▶ _Data extract_
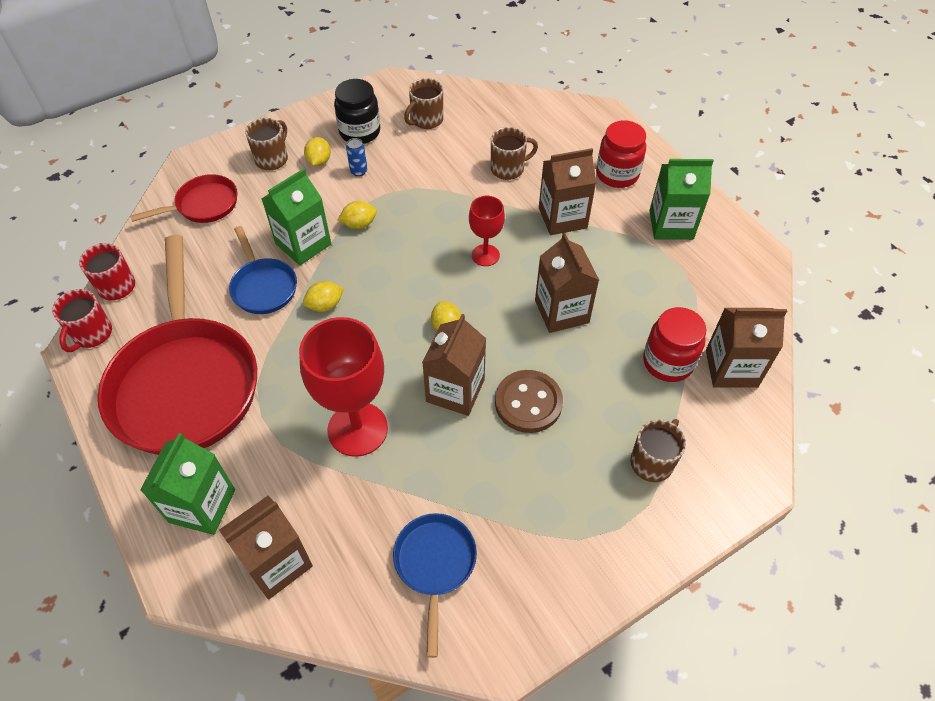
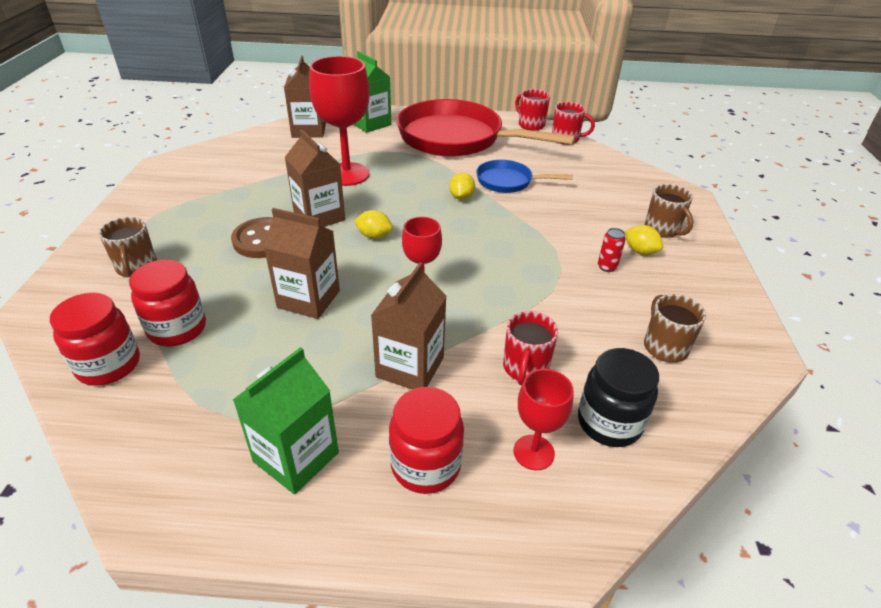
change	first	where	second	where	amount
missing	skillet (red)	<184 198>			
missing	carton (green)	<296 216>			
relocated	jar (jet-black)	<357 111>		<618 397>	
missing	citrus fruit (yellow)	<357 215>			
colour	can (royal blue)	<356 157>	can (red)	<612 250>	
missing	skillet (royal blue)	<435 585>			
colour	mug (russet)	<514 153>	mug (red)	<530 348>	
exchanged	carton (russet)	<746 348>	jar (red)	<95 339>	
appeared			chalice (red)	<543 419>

▶ _What you have to do_
Copy the whole listing above word for word but do not carry over the pictures.

▶ _Result of this task_
change	first	where	second	where	amount
missing	skillet (red)	<184 198>			
missing	carton (green)	<296 216>			
relocated	jar (jet-black)	<357 111>		<618 397>	
missing	citrus fruit (yellow)	<357 215>			
colour	can (royal blue)	<356 157>	can (red)	<612 250>	
missing	skillet (royal blue)	<435 585>			
colour	mug (russet)	<514 153>	mug (red)	<530 348>	
exchanged	carton (russet)	<746 348>	jar (red)	<95 339>	
appeared			chalice (red)	<543 419>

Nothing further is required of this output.